[Before-and-after change records]
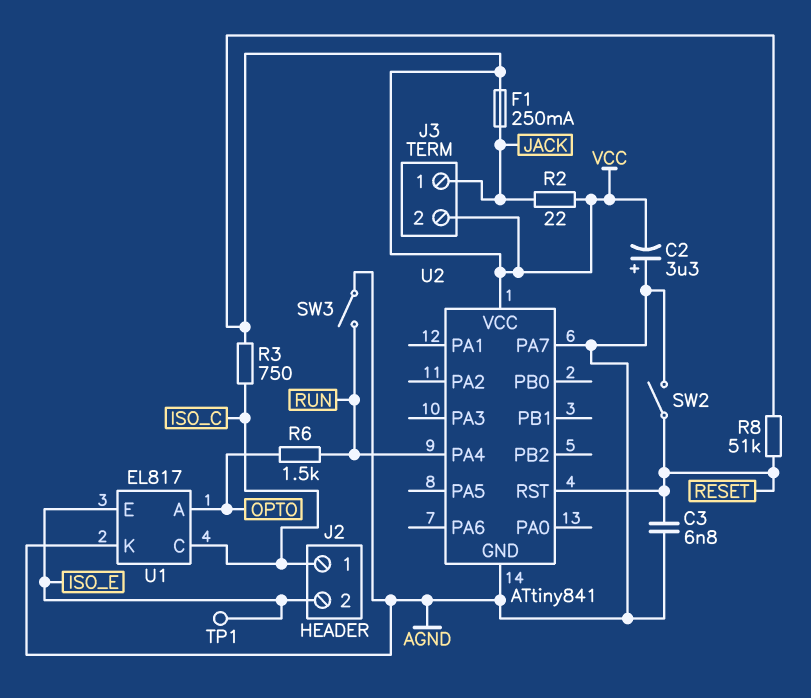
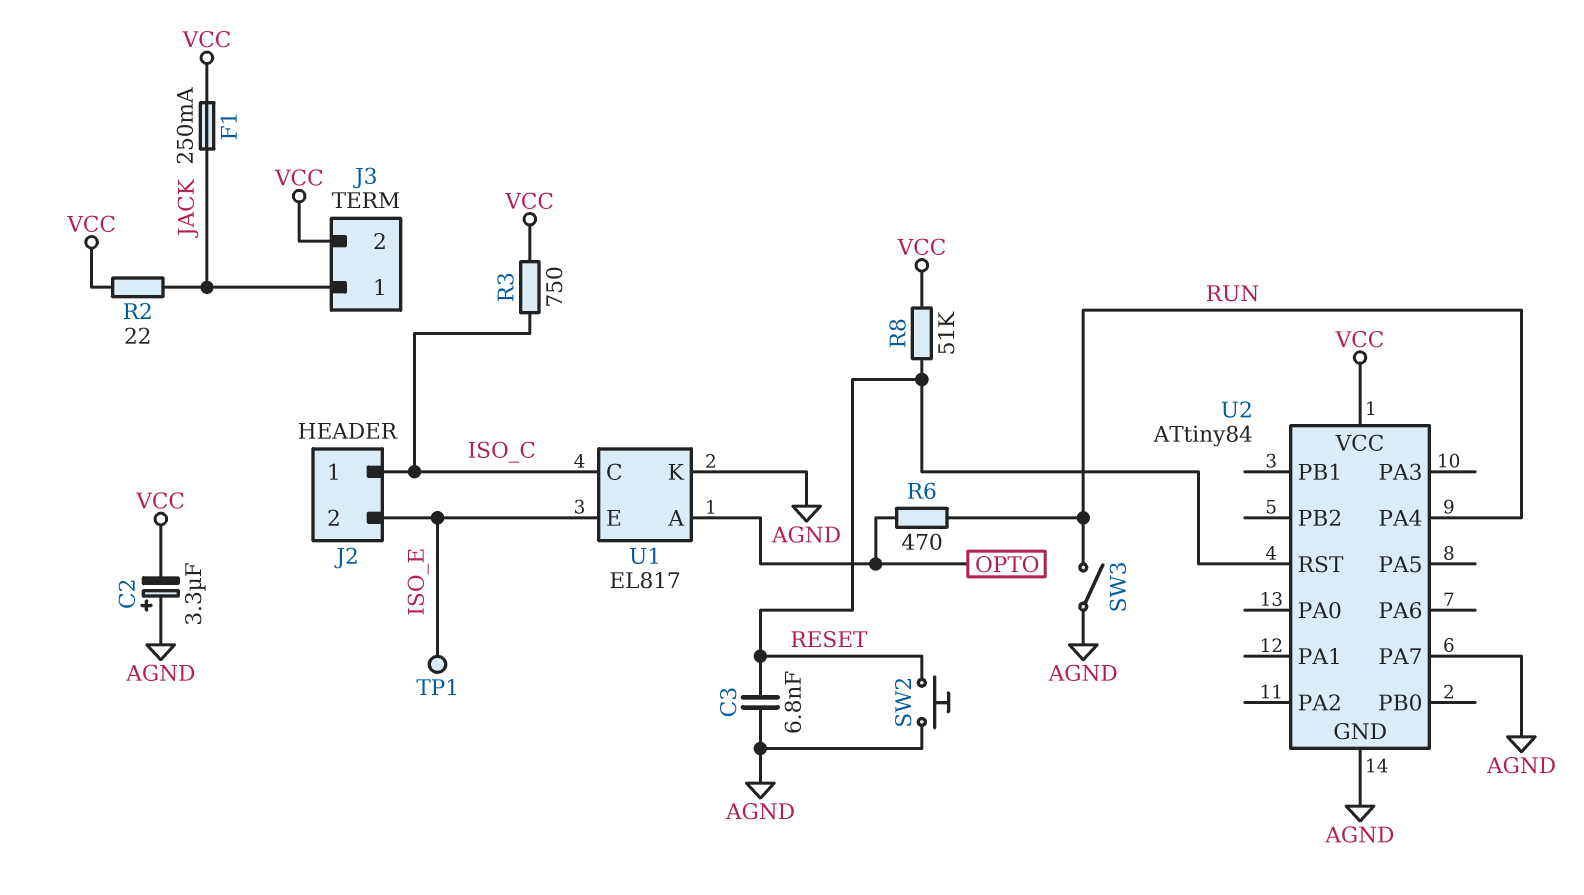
R6: 1.5k (OPTO, RUN) -> 470 (OPTO, RUN)
SW2: switch (AGND, RESET) -> button (AGND, RESET)
U2: ATtiny841 -> ATtiny84

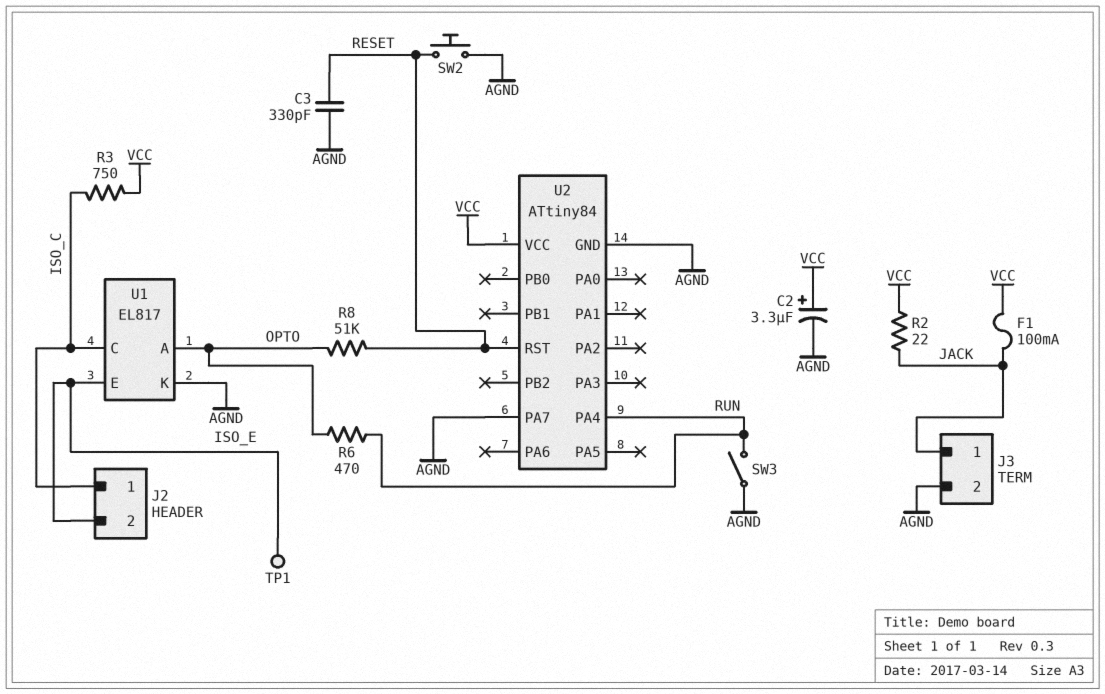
C2: 3.3uF (plus AGND, minus VCC) -> 3.3uF (plus VCC, minus AGND)
C3: 6.8nF (AGND, RESET) -> 330pF (AGND, RESET)
F1: 250mA (JACK, VCC) -> 100mA (JACK, VCC)
J3 pin 2: VCC -> AGND
R8: 51k (RESET, VCC) -> 51k (OPTO, RESET)

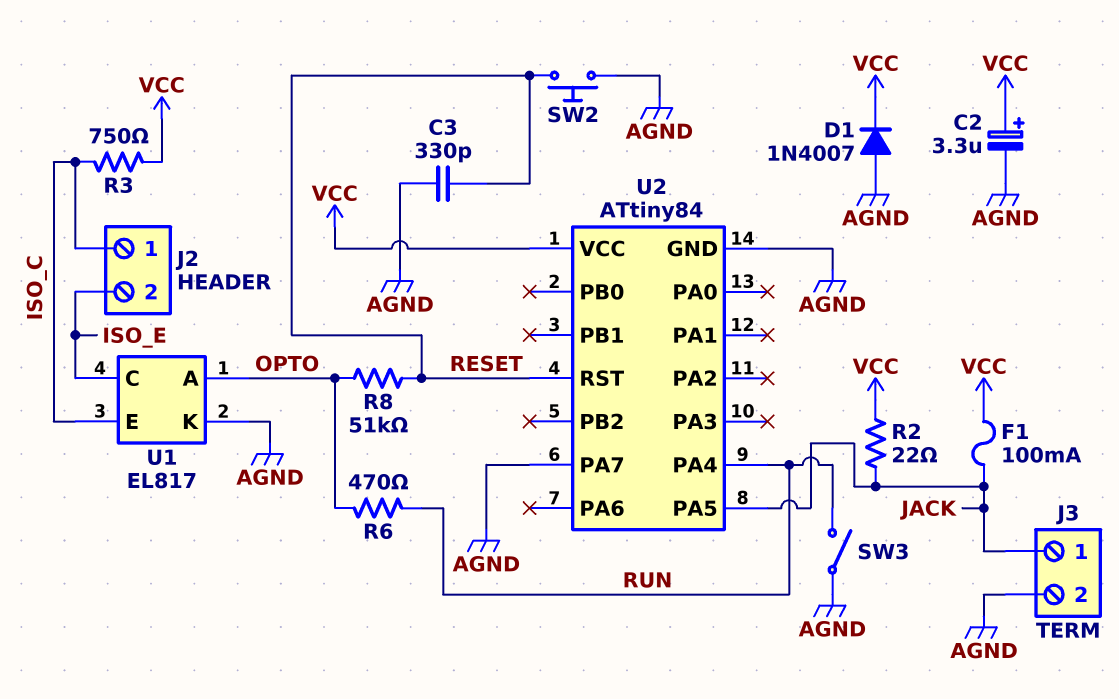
D1: none -> diode 1N4007 (A AGND, K VCC)
TP1: test point (ISO_E) -> none
U1 pin C: ISO_C -> ISO_E
U1 pin E: ISO_E -> ISO_C
U2 pin PA5: none -> JACK

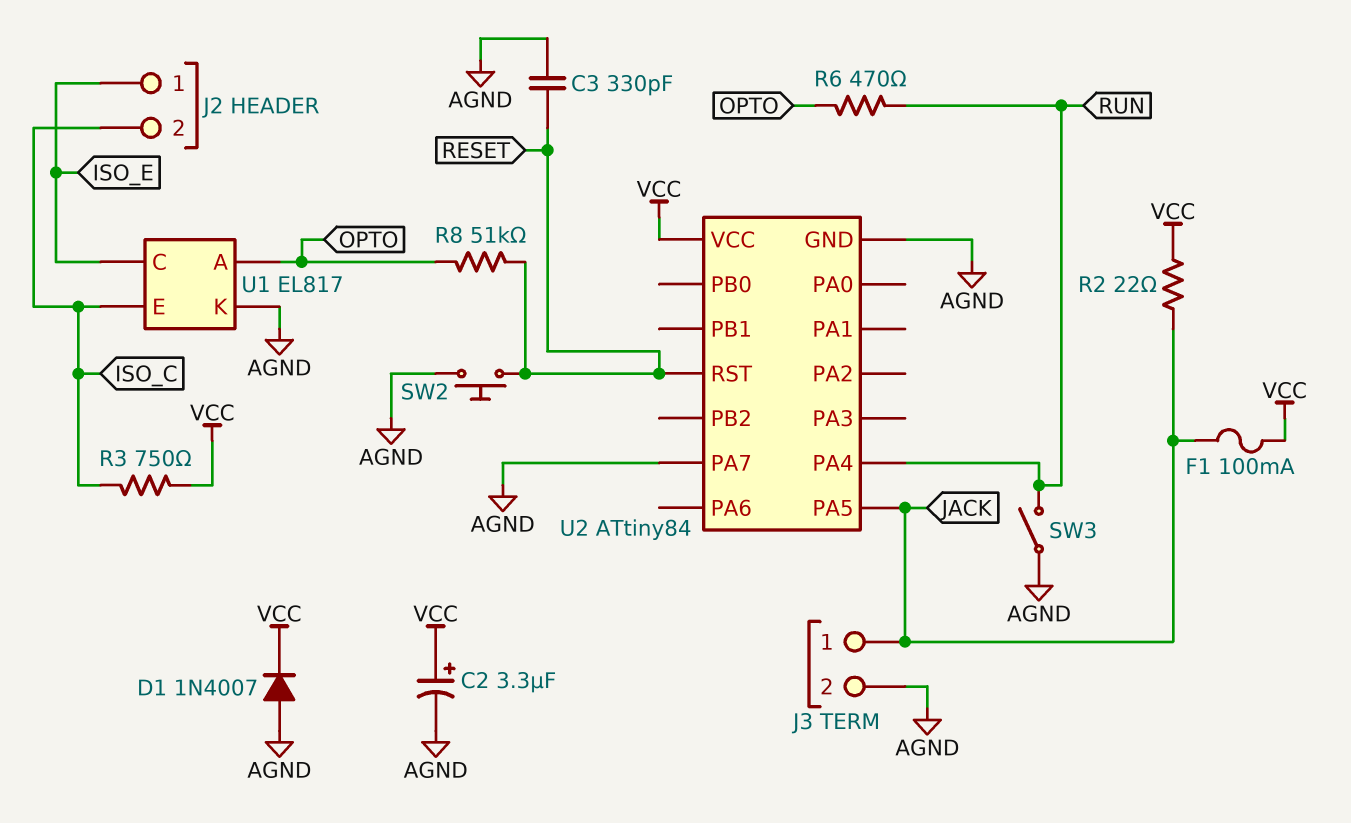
J2 pin 1: ISO_C -> ISO_E
J2 pin 2: ISO_E -> ISO_C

§ **WHAT YOU NEED TO DO**
Would you please copy all lines in the data that contain the word "none"?

§ **THE ANSWER**
D1: none -> diode 1N4007 (A AGND, K VCC)
TP1: test point (ISO_E) -> none
U2 pin PA5: none -> JACK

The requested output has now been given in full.